BEGIN Supplied material

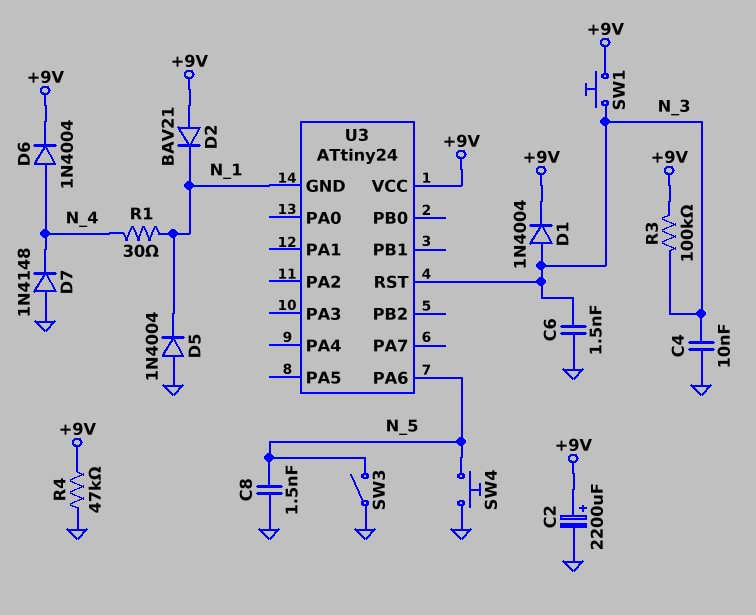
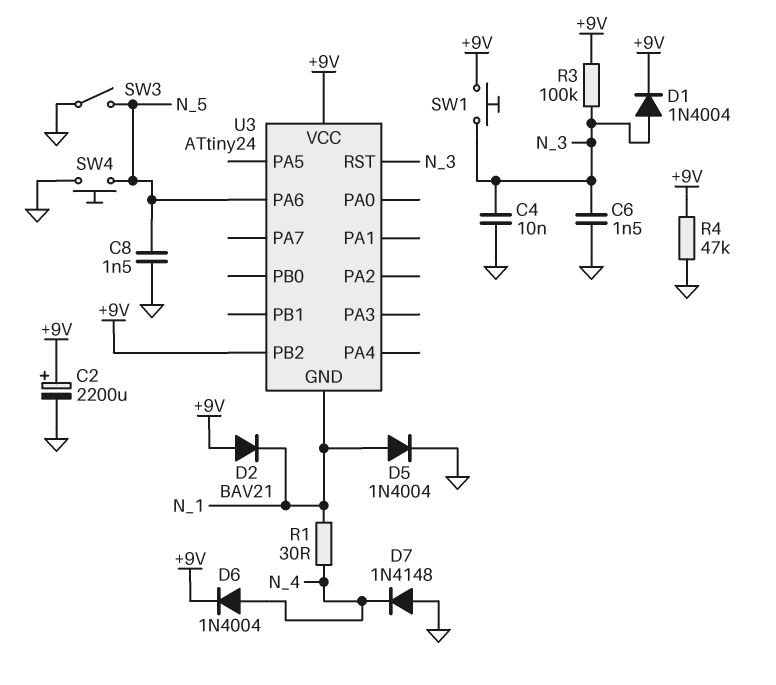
D5: diode 1N4004 (A GND, K N_1) -> diode 1N4004 (A N_1, K GND)
U3 pin PB2: none -> +9V

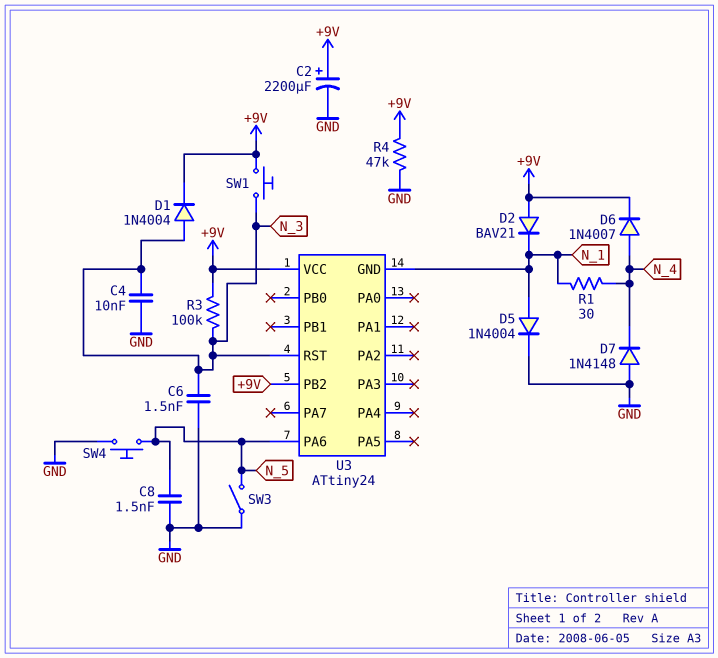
D6: diode 1N4004 (A N_4, K +9V) -> diode 1N4007 (A N_4, K +9V)

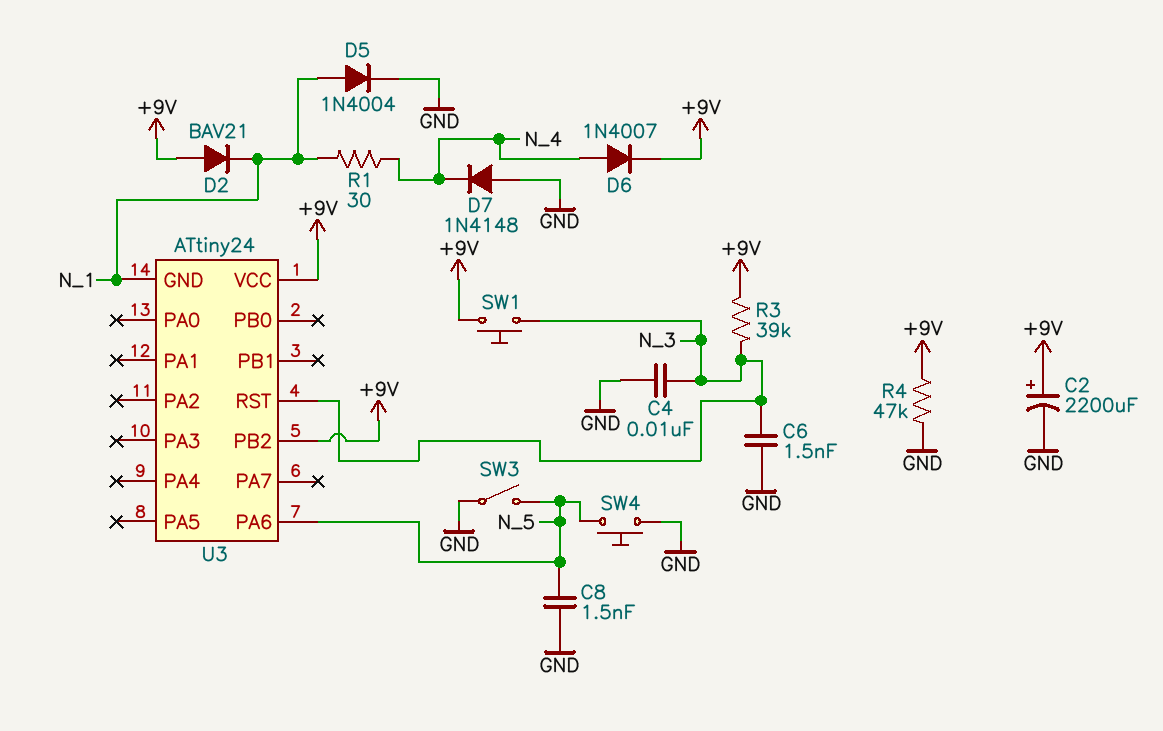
D1: diode 1N4004 (A N_3, K +9V) -> none
R3: 100k (+9V, N_3) -> 39k (+9V, N_3)

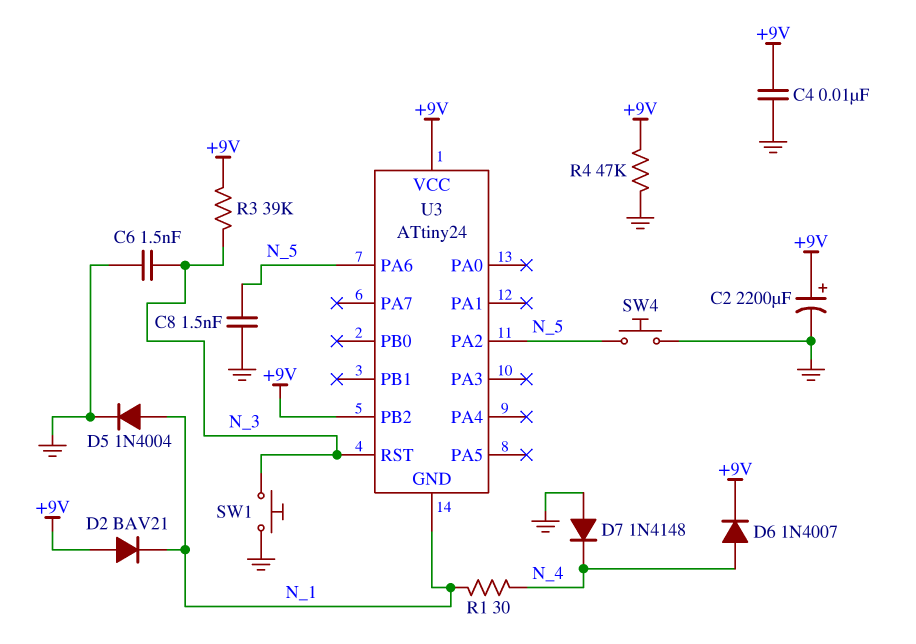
C4: 10nF (GND, N_3) -> 10nF (+9V, GND)
SW1: button (+9V, N_3) -> button (GND, N_3)
SW3: switch (GND, N_5) -> none
U3 pin PA2: none -> N_5

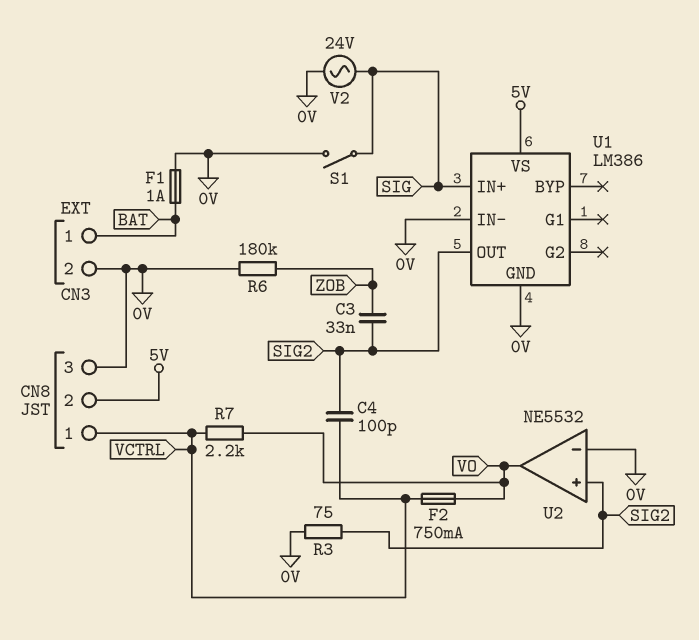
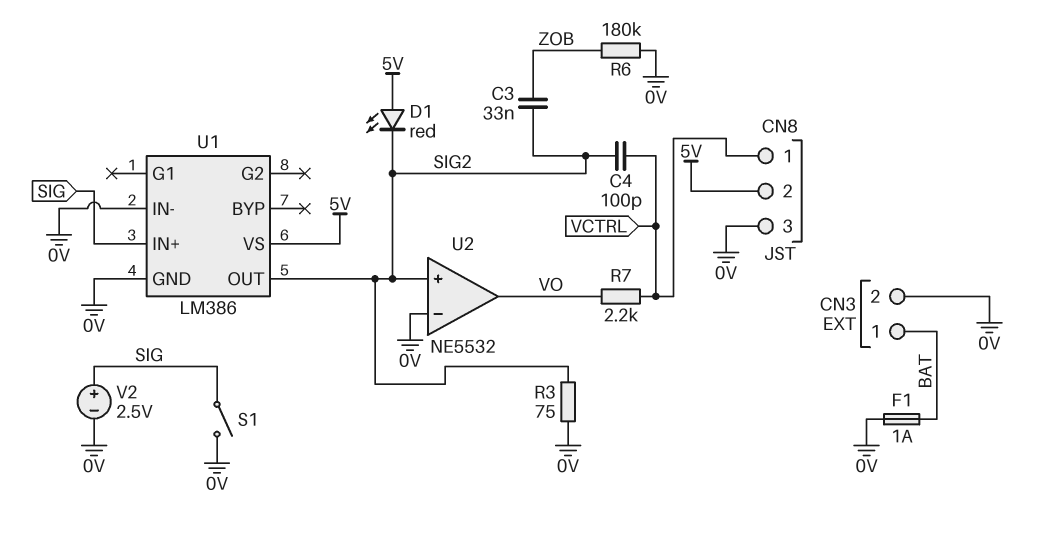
D1: none -> LED red (A 5V, K SIG2)
F2: 750mA (VCTRL, VO) -> none
V2: AC 24V (0V, SIG) -> 2.5V (plus SIG, minus 0V)

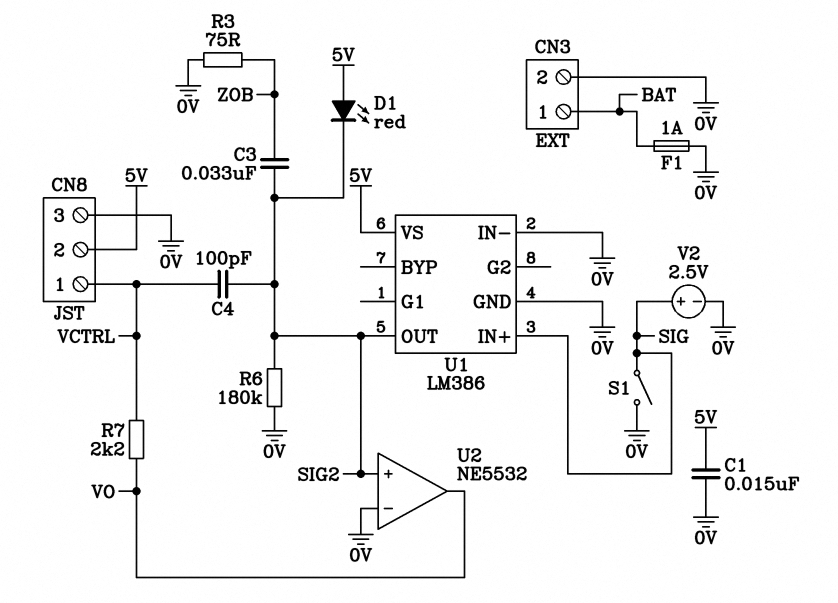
C1: none -> 15nF (0V, 5V)
R3: 75 (0V, SIG2) -> 75 (0V, ZOB)
R6: 180k (0V, ZOB) -> 180k (0V, SIG2)

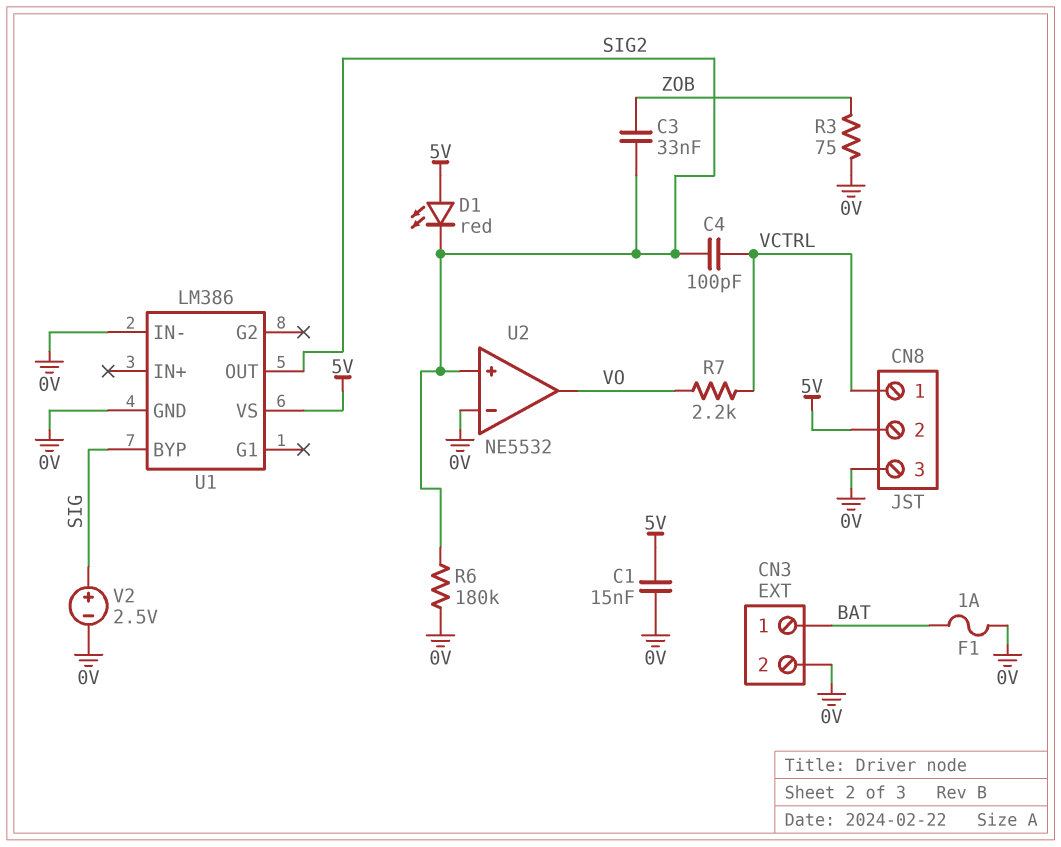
S1: switch (0V, SIG) -> none
U1 pin BYP: none -> SIG
U1 pin IN+: SIG -> none

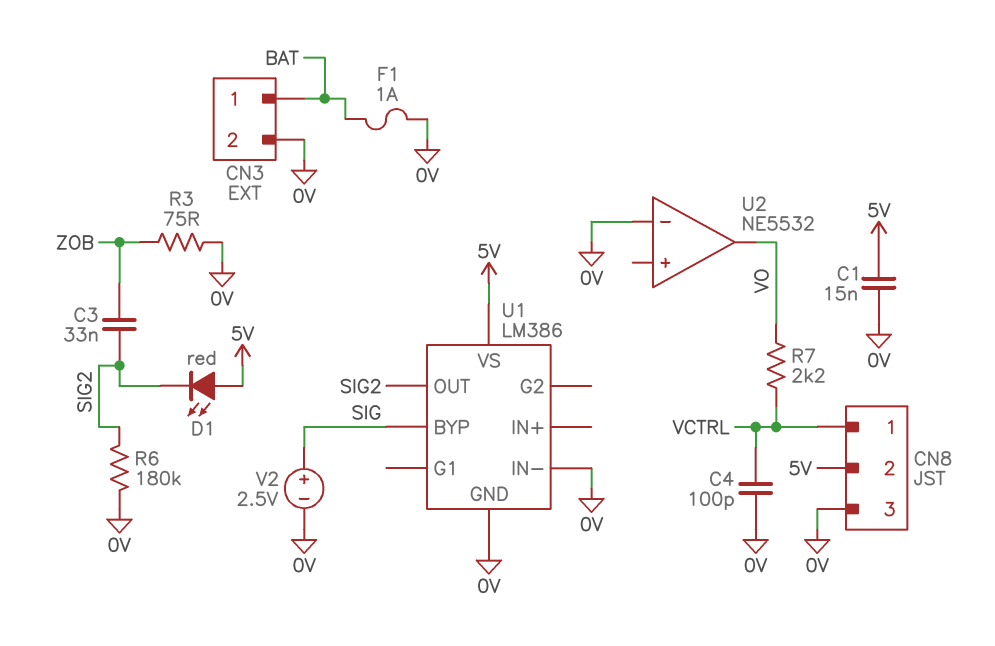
C4: 100pF (SIG2, VCTRL) -> 100pF (0V, VCTRL)
U2 pin in+: SIG2 -> none

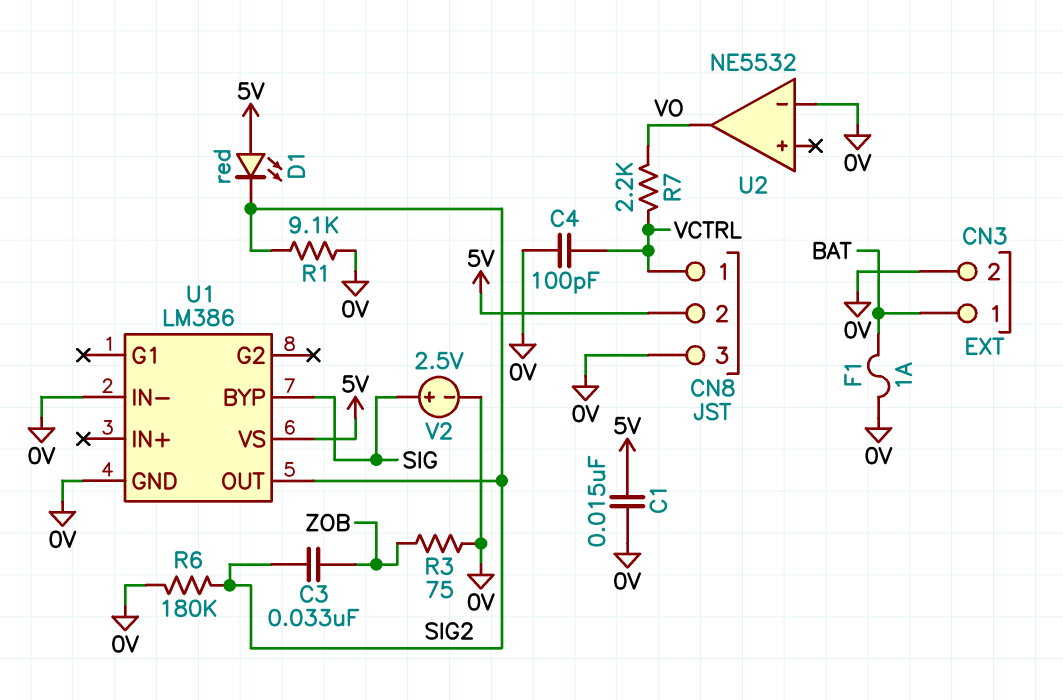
R1: none -> 9.1k (0V, SIG2)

END Supplied material

▸ What to do
Copy the listing in full and without alteration, omitting every picture.

▸ Answer box
D5: diode 1N4004 (A GND, K N_1) -> diode 1N4004 (A N_1, K GND)
U3 pin PB2: none -> +9V

D6: diode 1N4004 (A N_4, K +9V) -> diode 1N4007 (A N_4, K +9V)

D1: diode 1N4004 (A N_3, K +9V) -> none
R3: 100k (+9V, N_3) -> 39k (+9V, N_3)

C4: 10nF (GND, N_3) -> 10nF (+9V, GND)
SW1: button (+9V, N_3) -> button (GND, N_3)
SW3: switch (GND, N_5) -> none
U3 pin PA2: none -> N_5

D1: none -> LED red (A 5V, K SIG2)
F2: 750mA (VCTRL, VO) -> none
V2: AC 24V (0V, SIG) -> 2.5V (plus SIG, minus 0V)

C1: none -> 15nF (0V, 5V)
R3: 75 (0V, SIG2) -> 75 (0V, ZOB)
R6: 180k (0V, ZOB) -> 180k (0V, SIG2)

S1: switch (0V, SIG) -> none
U1 pin BYP: none -> SIG
U1 pin IN+: SIG -> none

C4: 100pF (SIG2, VCTRL) -> 100pF (0V, VCTRL)
U2 pin in+: SIG2 -> none

R1: none -> 9.1k (0V, SIG2)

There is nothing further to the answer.